● **Your goal**:
Give the entries again exactly; drop the pictures.

● **Source data**:
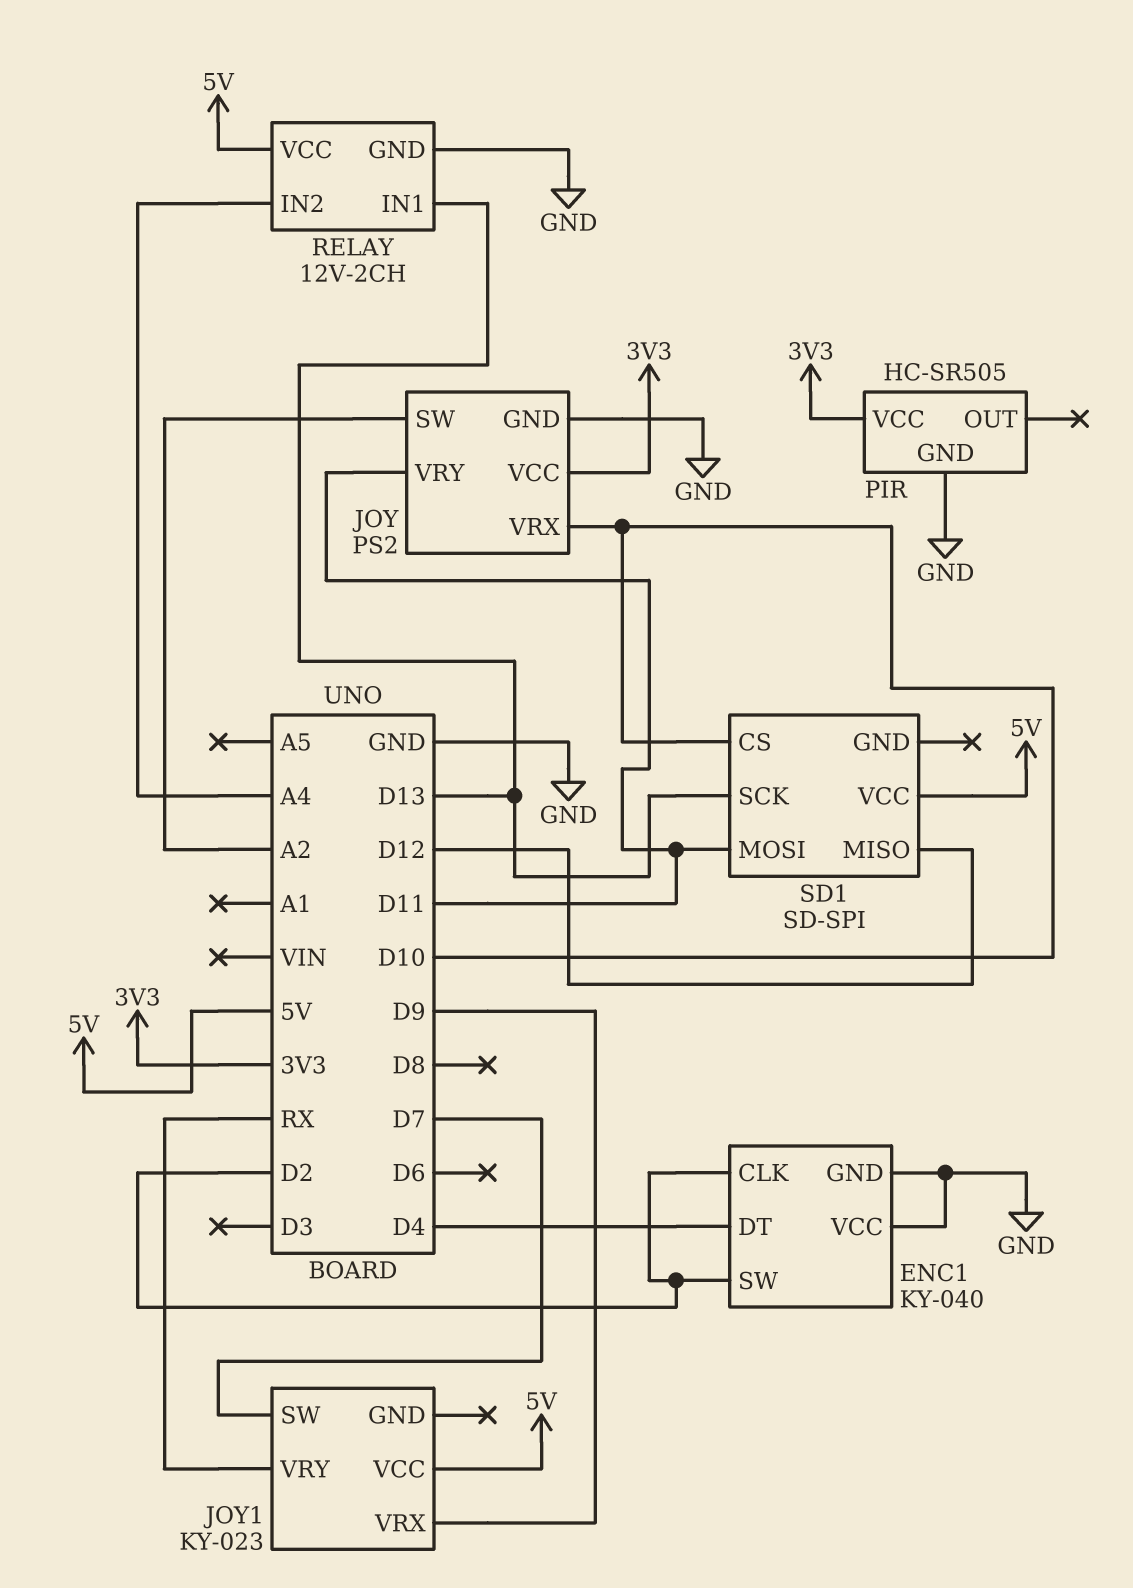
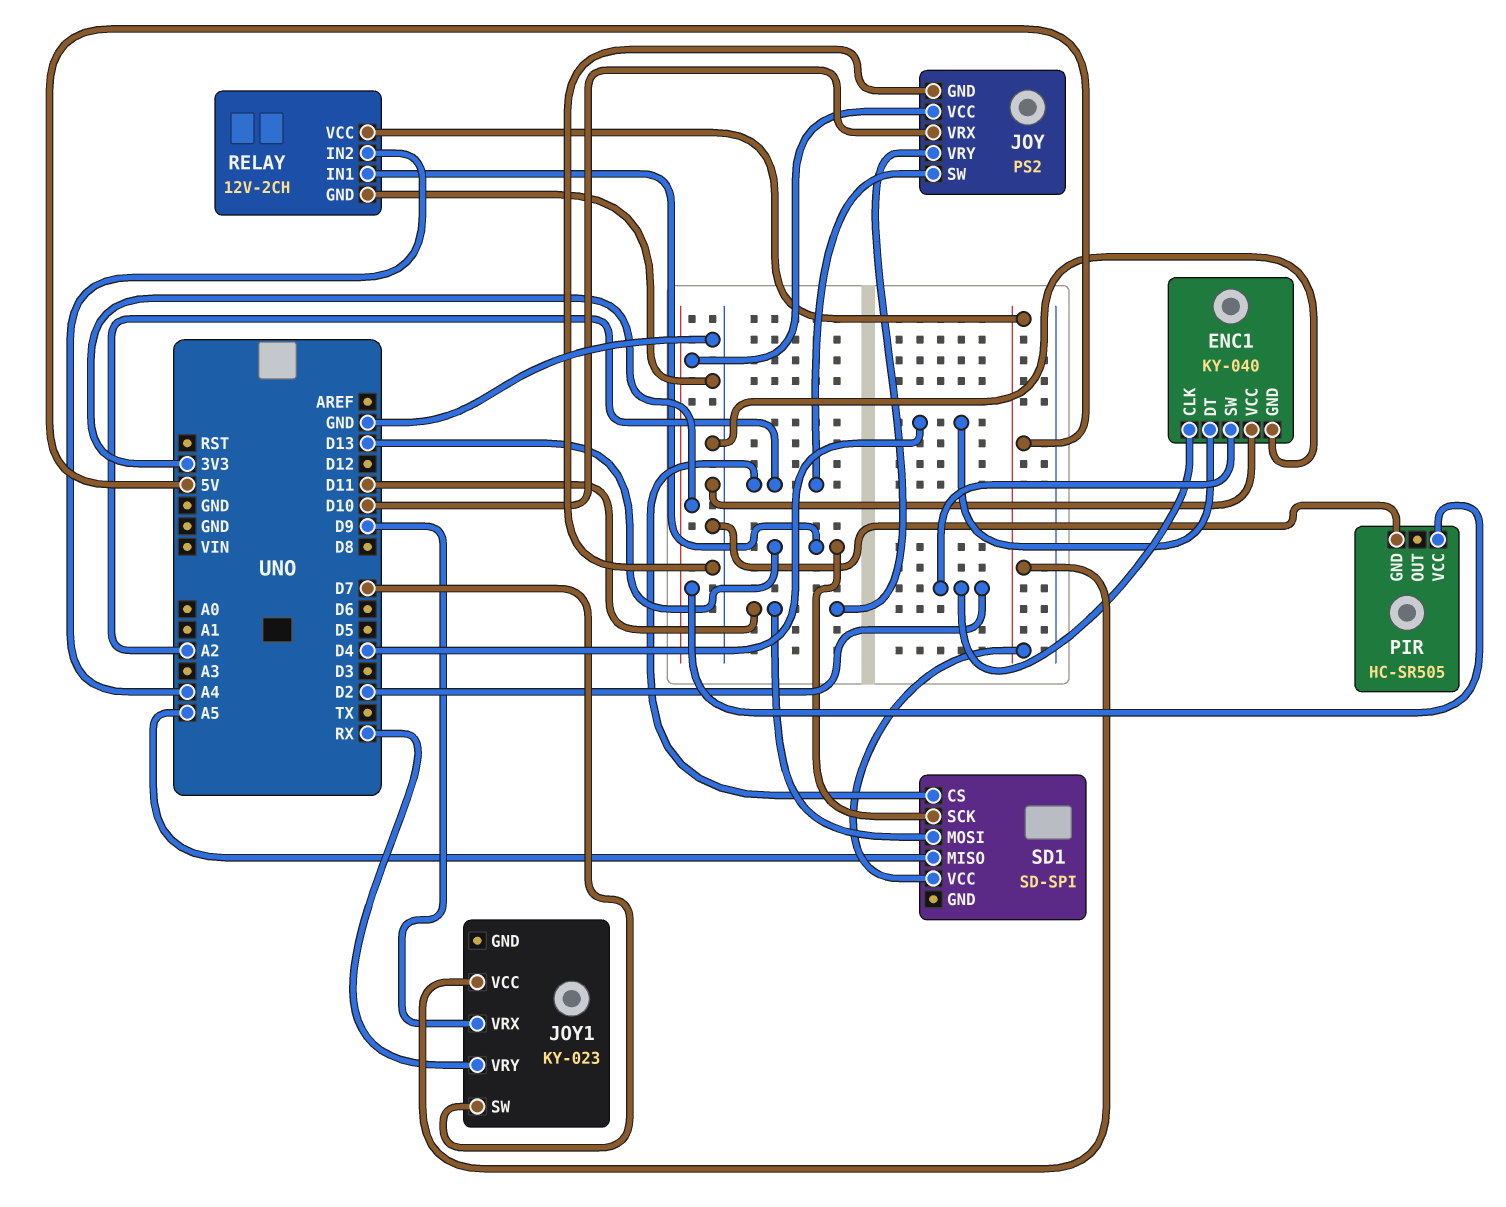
SD1 pin CS: D10 -> A2
SD1 pin MISO: D12 -> A5

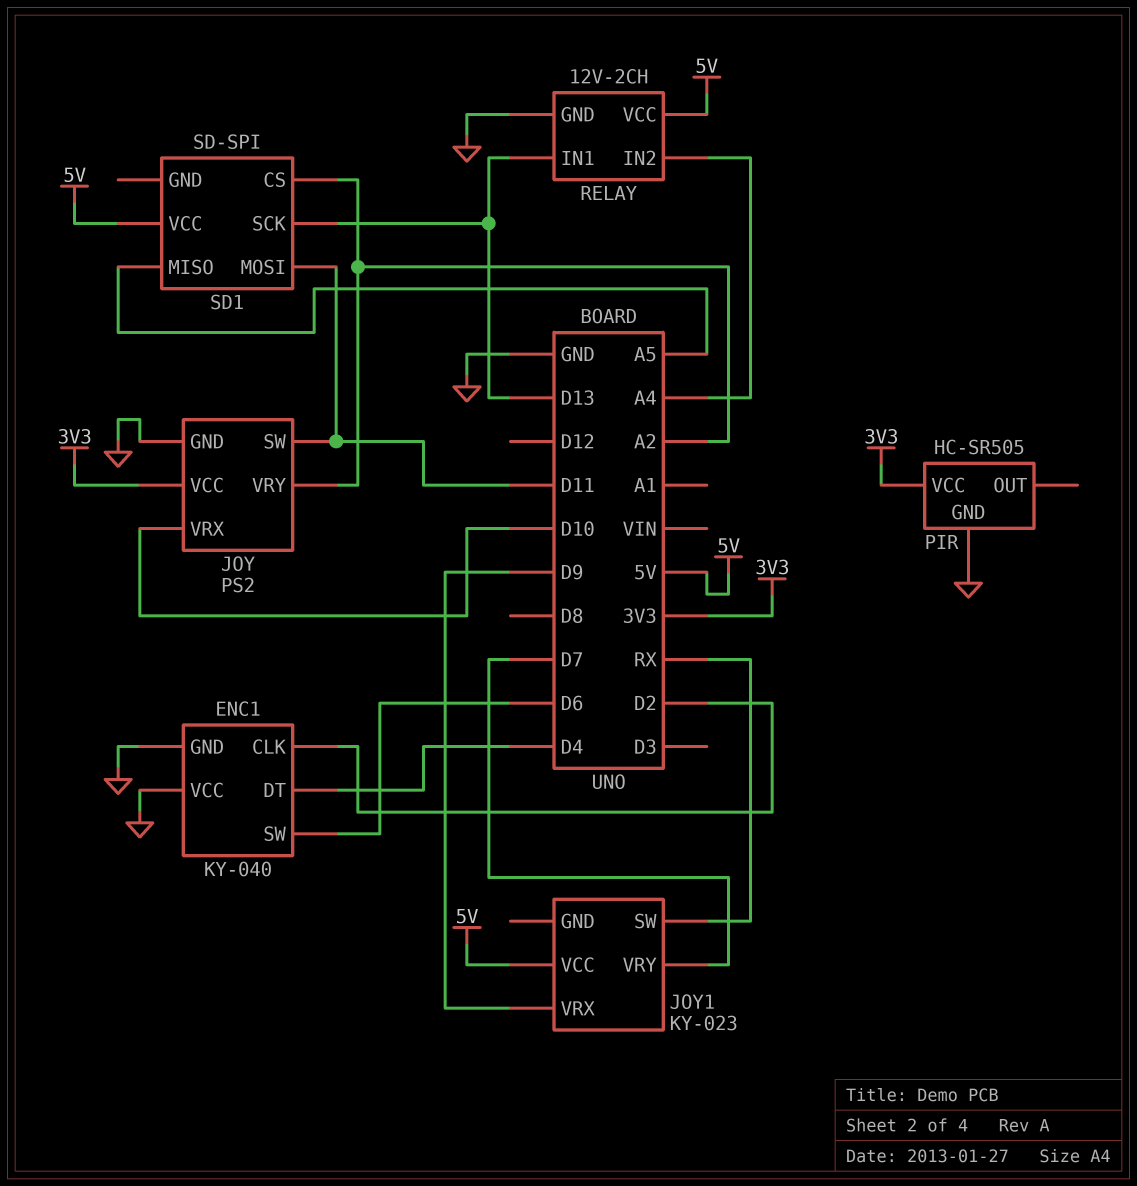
ENC1 pin SW: D2 -> D6
JOY pin SW: A2 -> D11
JOY pin VRY: D11 -> A2
JOY1 pin SW: D7 -> RX
JOY1 pin VRY: RX -> D7

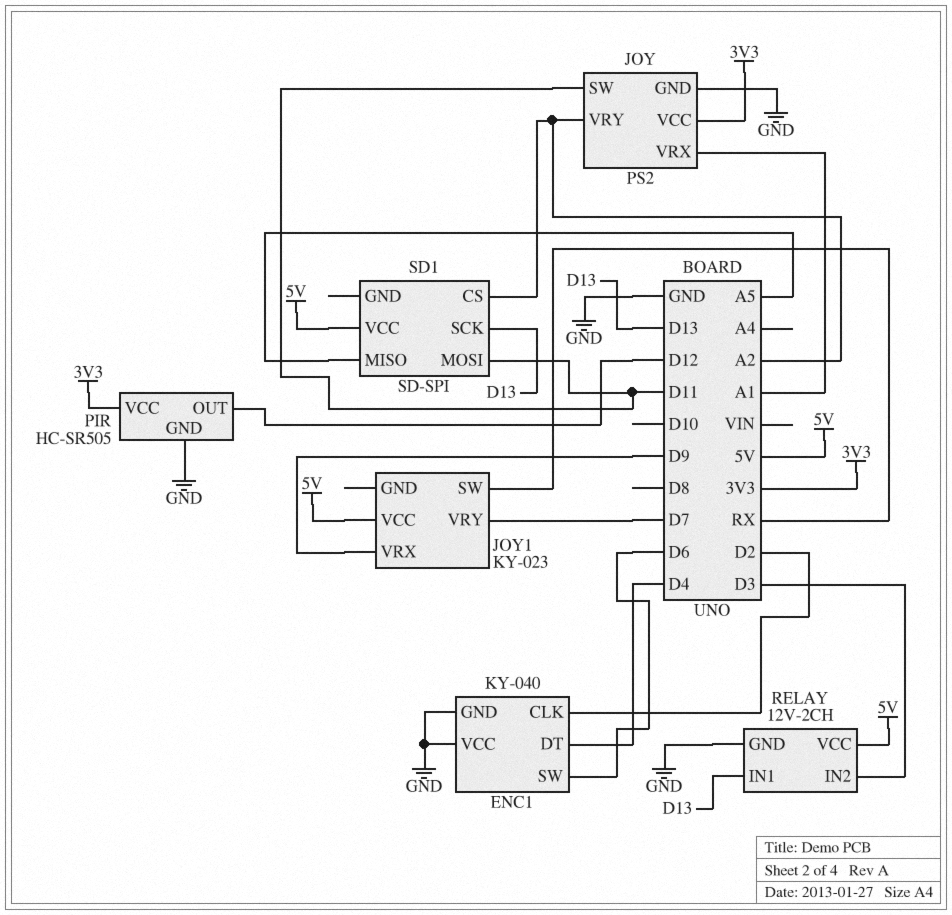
JOY pin VRX: D10 -> A1
PIR pin OUT: none -> D12
RELAY pin IN2: A4 -> D3

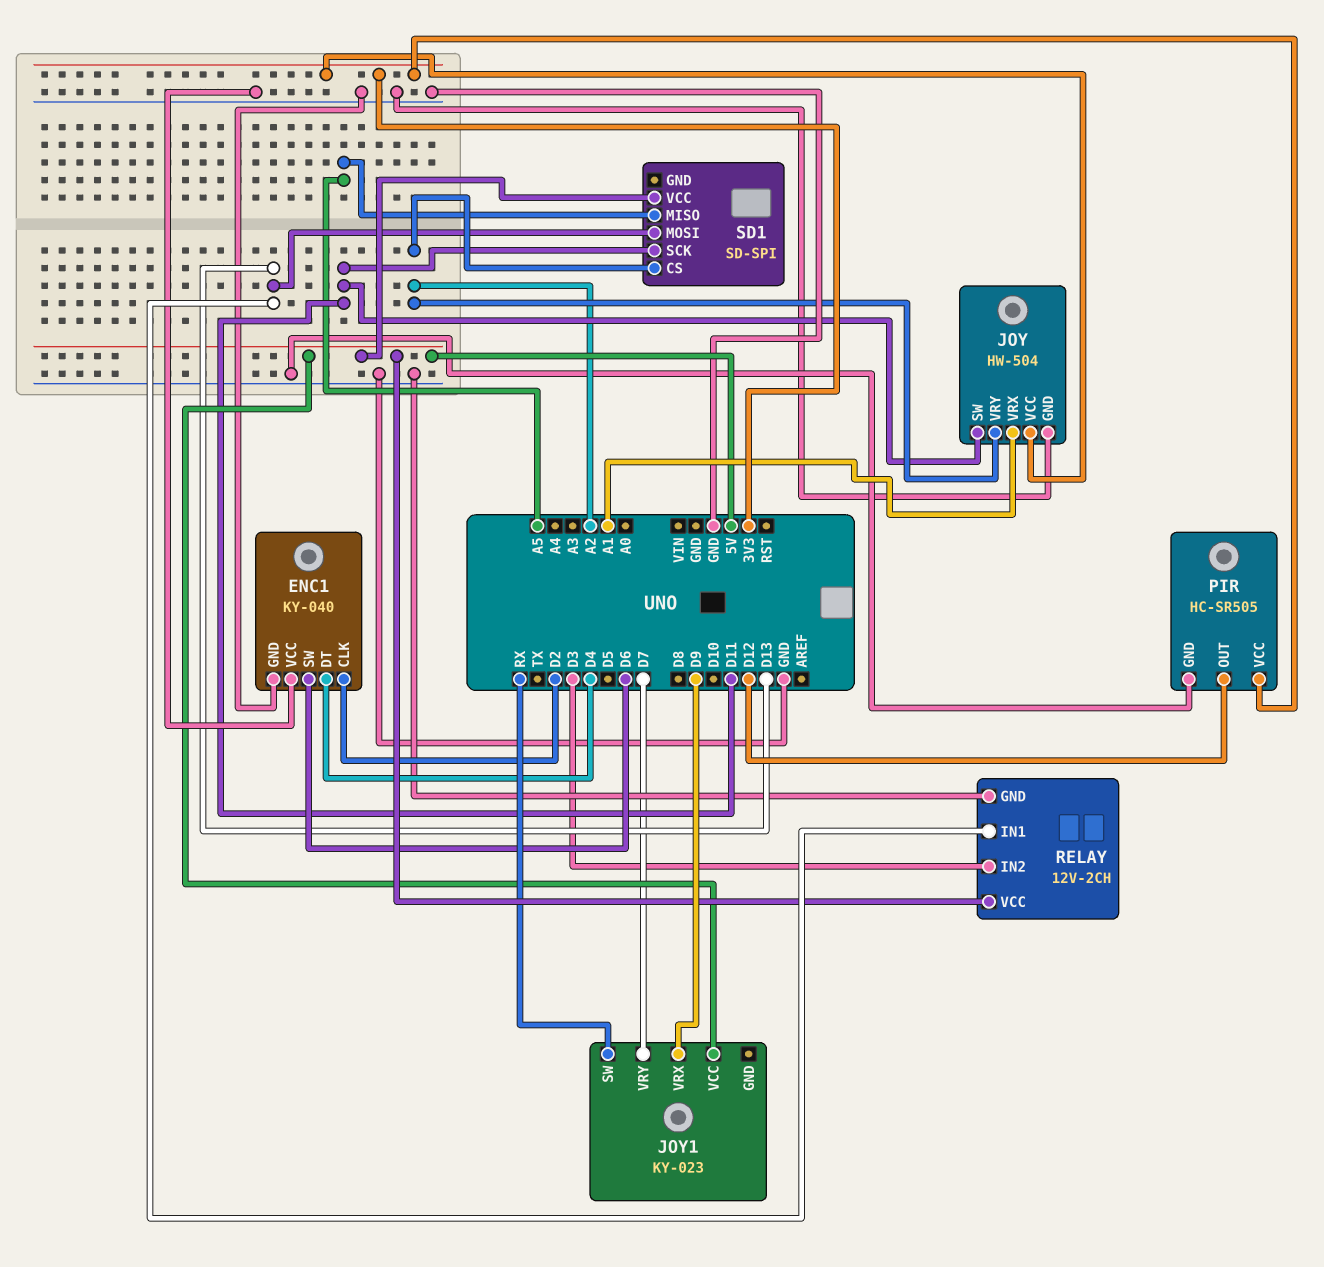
JOY: PS2 -> HW-504
SD1 pin MOSI: D11 -> D13
SD1 pin SCK: D13 -> D11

● **Reply**:
SD1 pin CS: D10 -> A2
SD1 pin MISO: D12 -> A5

ENC1 pin SW: D2 -> D6
JOY pin SW: A2 -> D11
JOY pin VRY: D11 -> A2
JOY1 pin SW: D7 -> RX
JOY1 pin VRY: RX -> D7

JOY pin VRX: D10 -> A1
PIR pin OUT: none -> D12
RELAY pin IN2: A4 -> D3

JOY: PS2 -> HW-504
SD1 pin MOSI: D11 -> D13
SD1 pin SCK: D13 -> D11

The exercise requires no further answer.